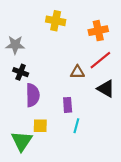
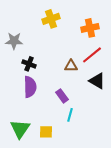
yellow cross: (56, 21) -> (51, 19), turned -30
black cross: (21, 72) -> (29, 64), moved
purple rectangle: (68, 105) -> (62, 96), turned -32
yellow square: (40, 126) -> (46, 132), moved

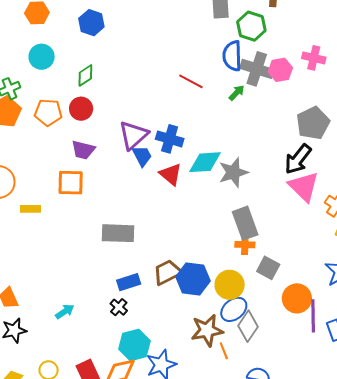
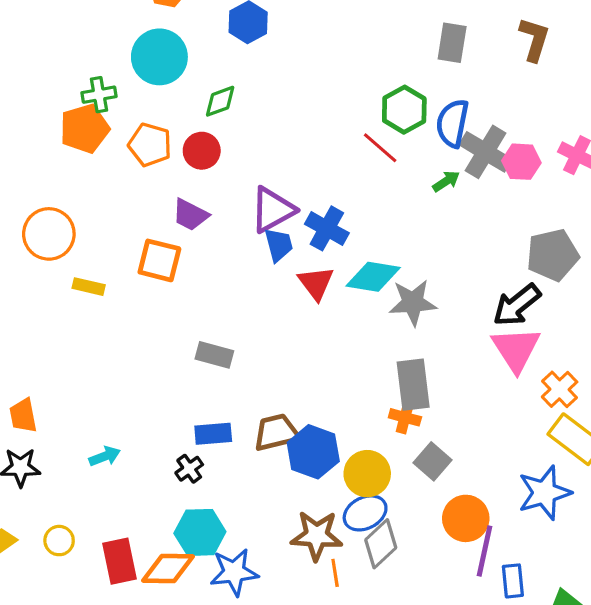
green hexagon: (251, 26) -> (404, 110), moved
cyan circle: (42, 57) -> (159, 57), size x1.4
gray rectangle: (118, 233) -> (214, 355), size x0.7

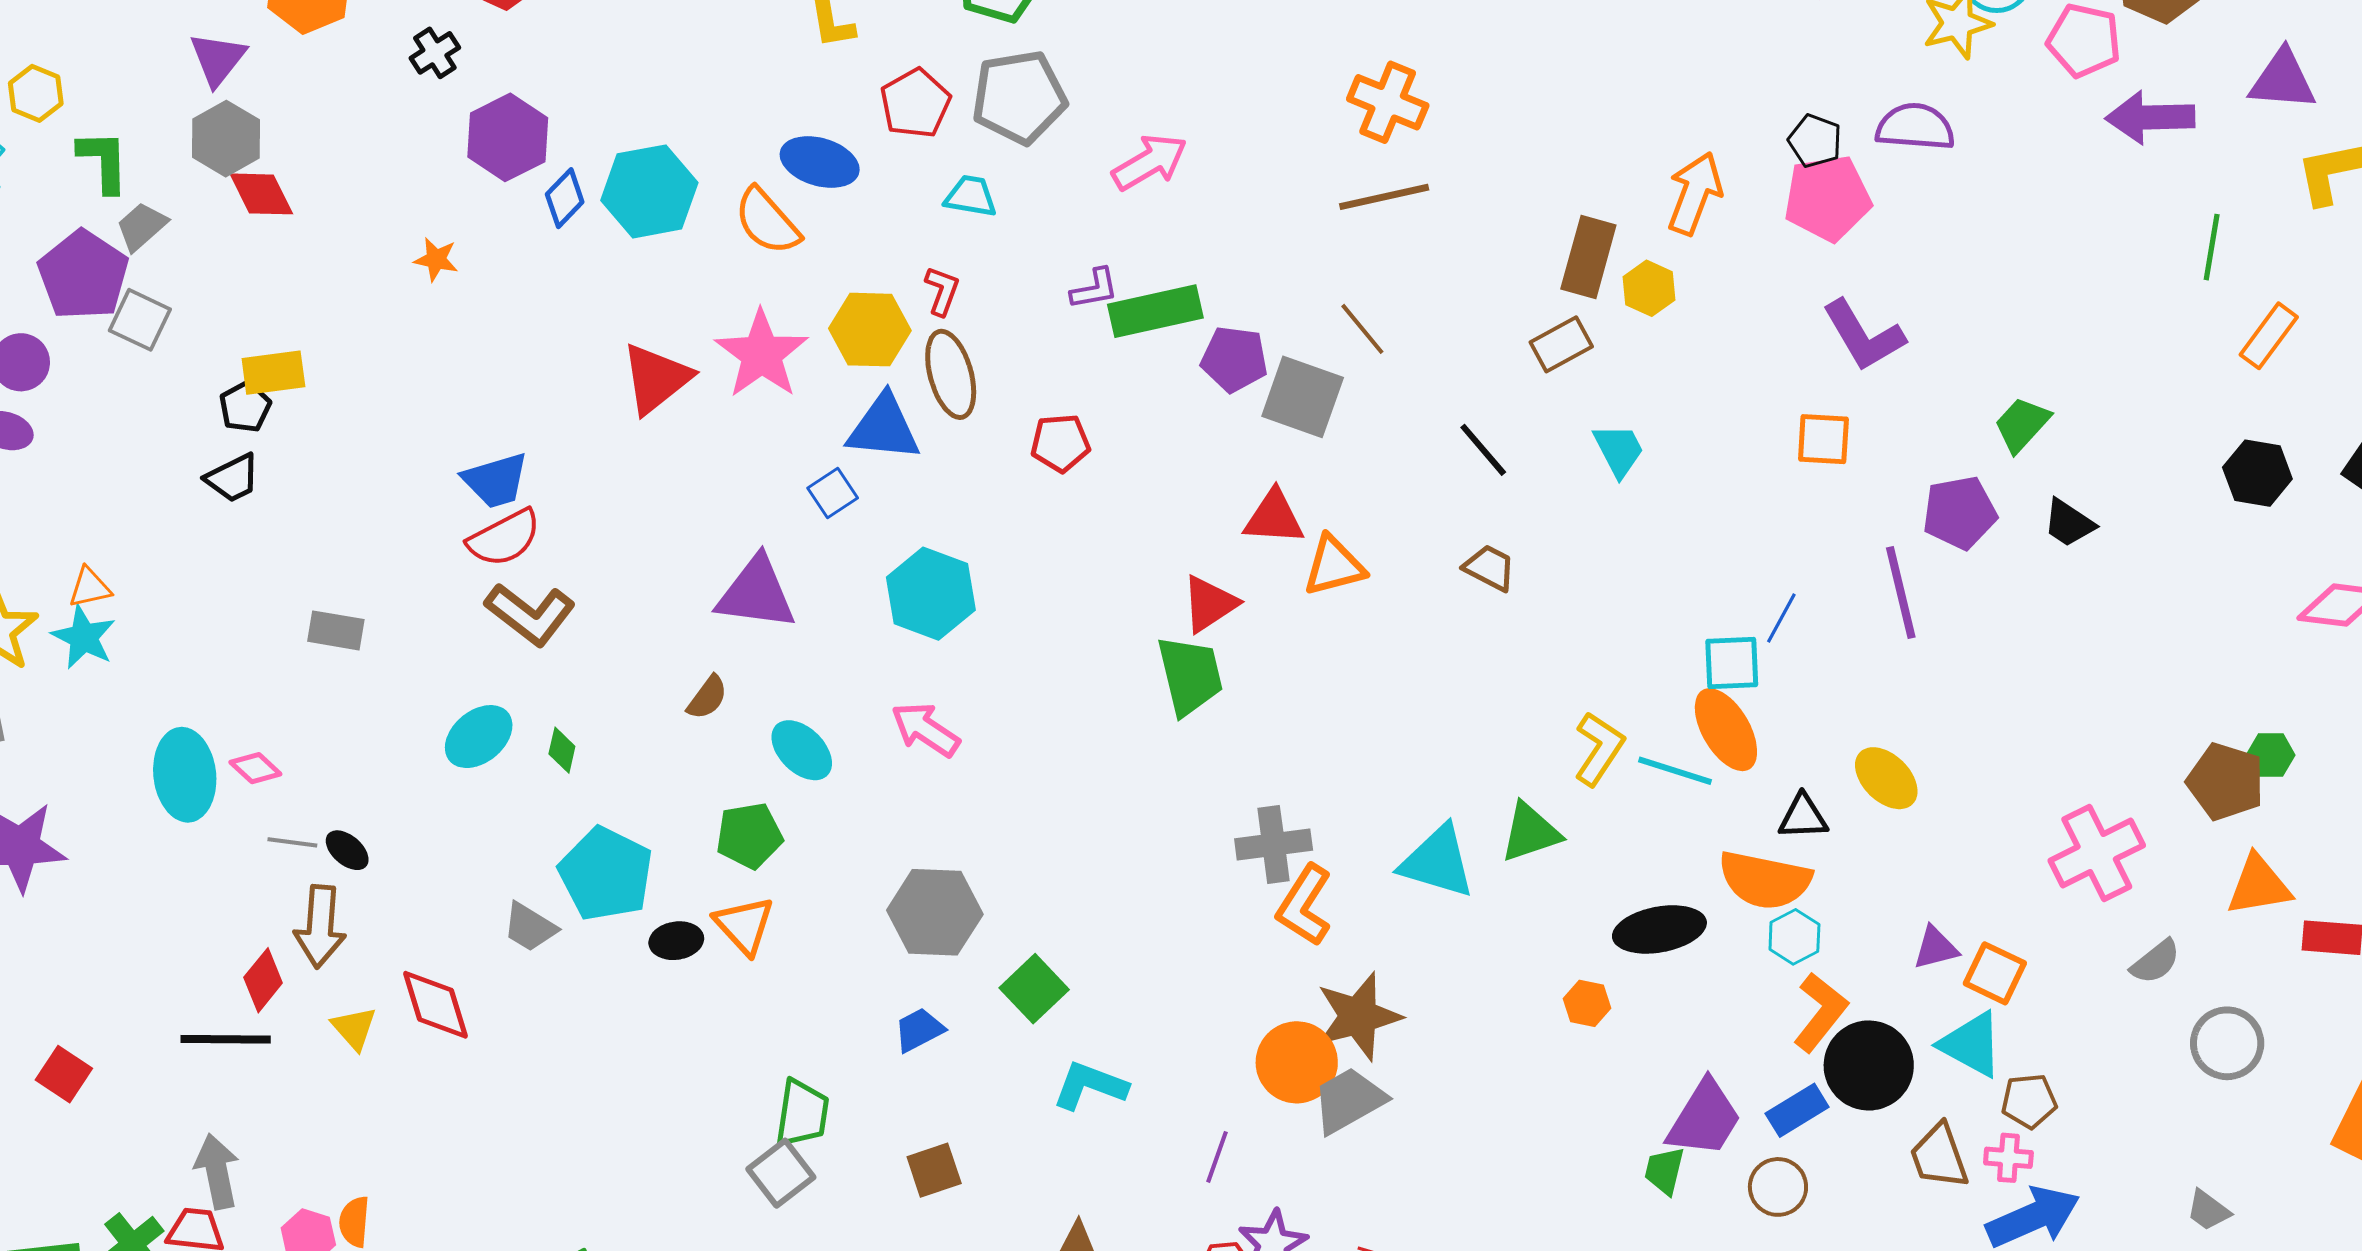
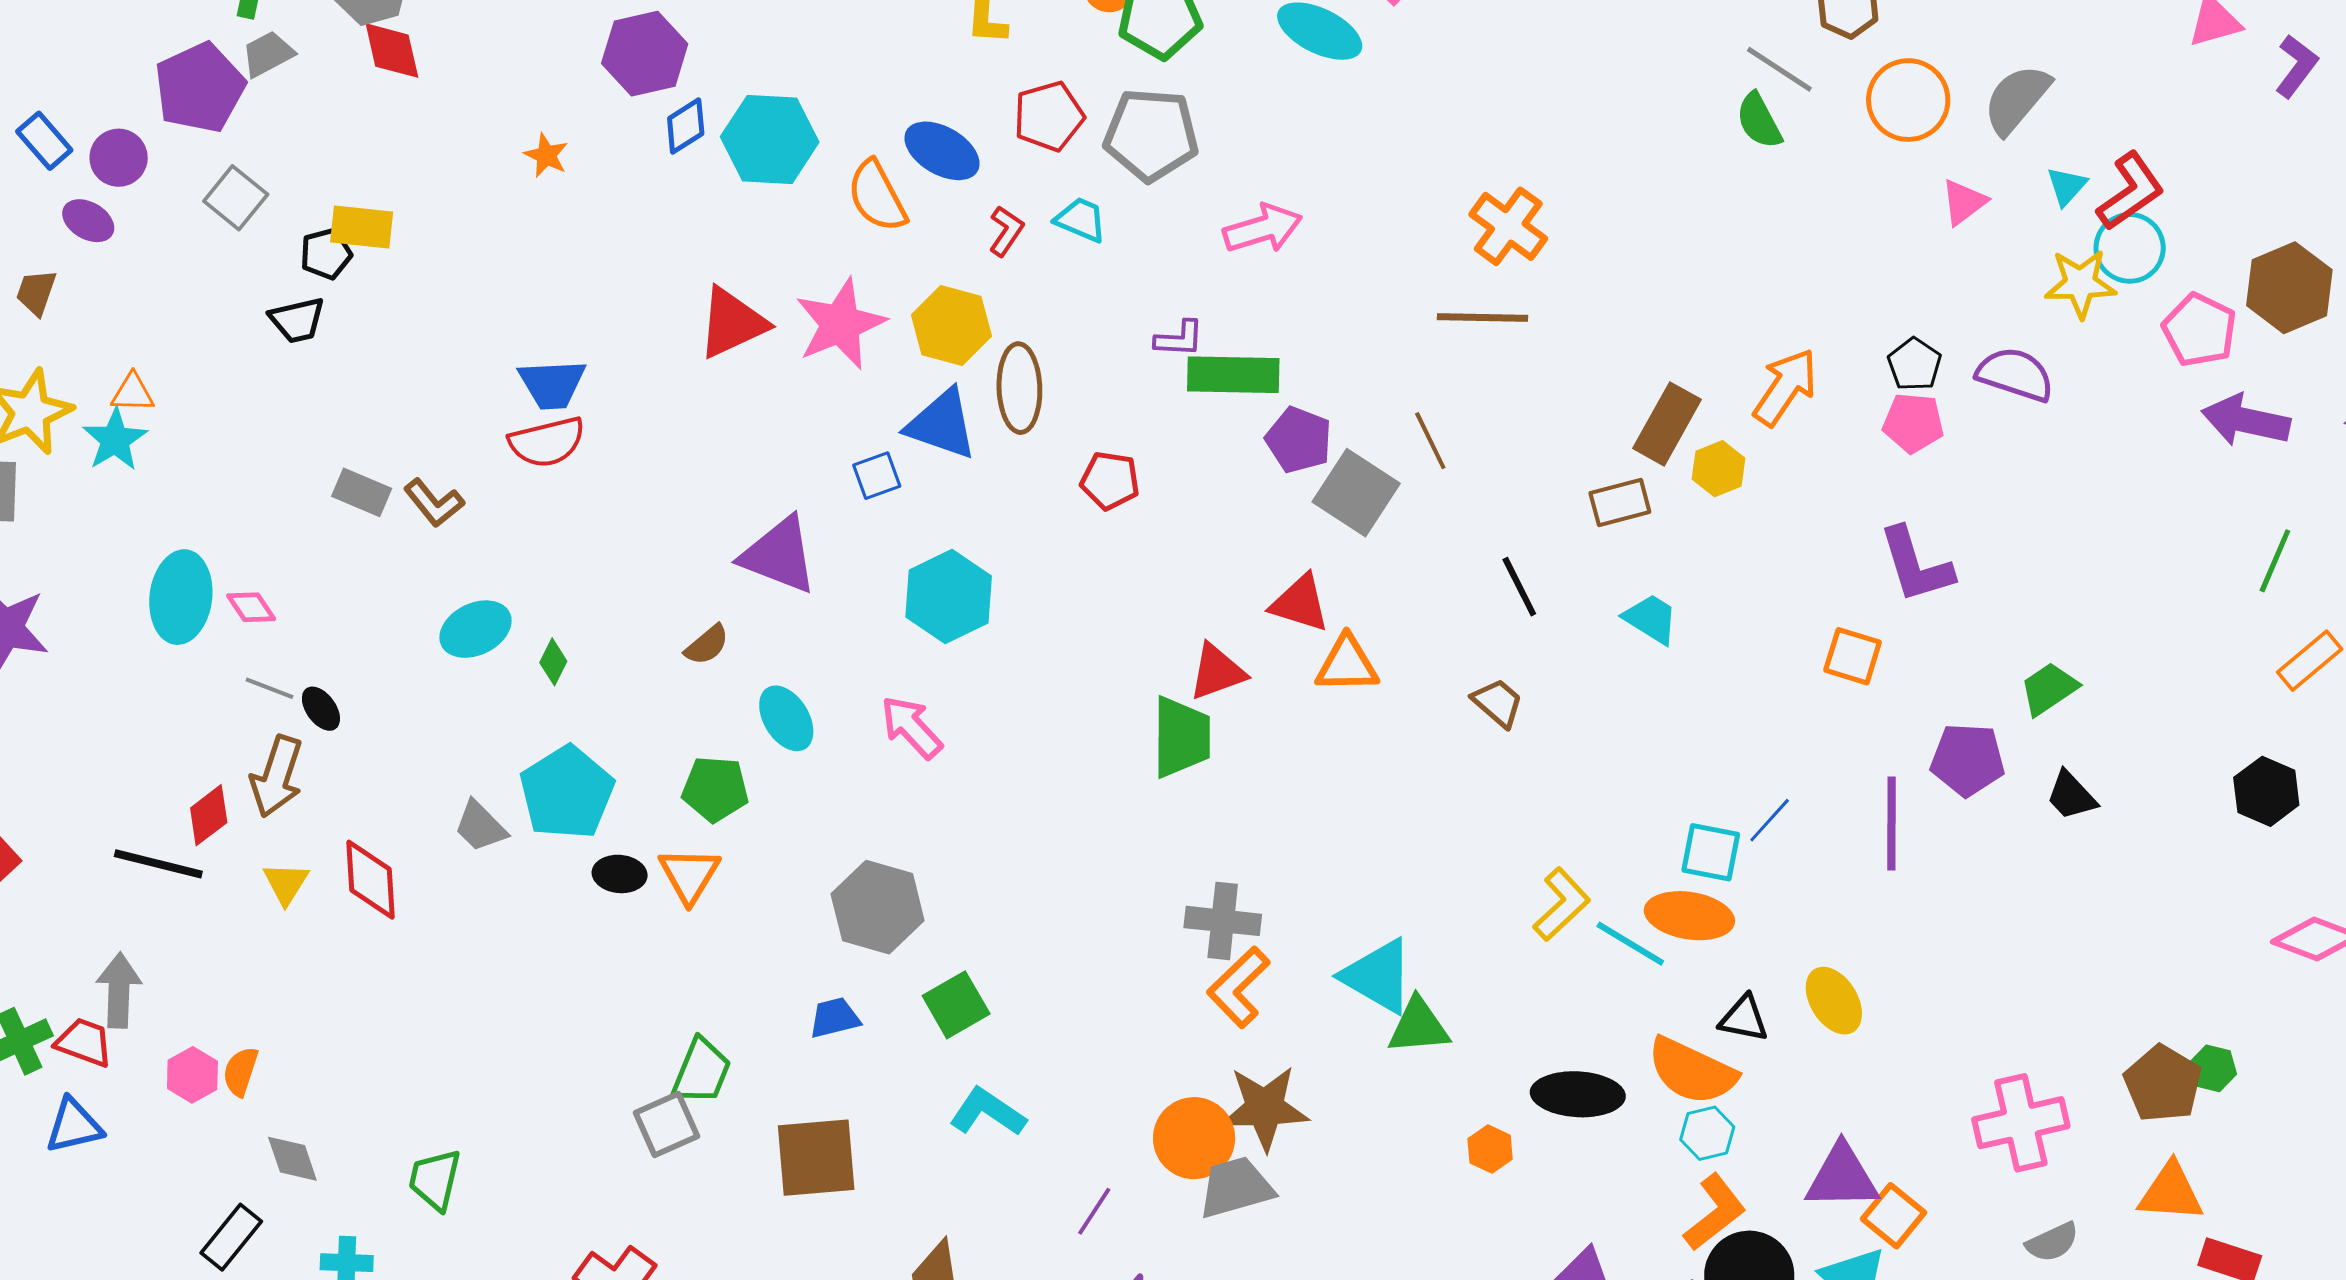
pink pentagon: (1828, 198) -> (1913, 423), size x0.7
red L-shape: (942, 291) -> (1006, 231), moved
gray square: (140, 320) -> (236, 198), moved
cyan trapezoid: (1619, 450) -> (1651, 619), turned -44
brown L-shape: (530, 614) -> (434, 503), moved, size x0.7
orange ellipse: (1726, 730) -> (1689, 916), turned -64
green triangle: (1530, 832) -> (1419, 1026), moved
purple triangle: (1936, 948) -> (1842, 1177), size x1.6
brown square: (934, 1170) -> (816, 1158), size x1.6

--------------------

Required action: Which lines above contain the word "shape"? Show each of them.

Response to this task:
red L-shape: (942, 291) -> (1006, 231), moved
brown L-shape: (530, 614) -> (434, 503), moved, size x0.7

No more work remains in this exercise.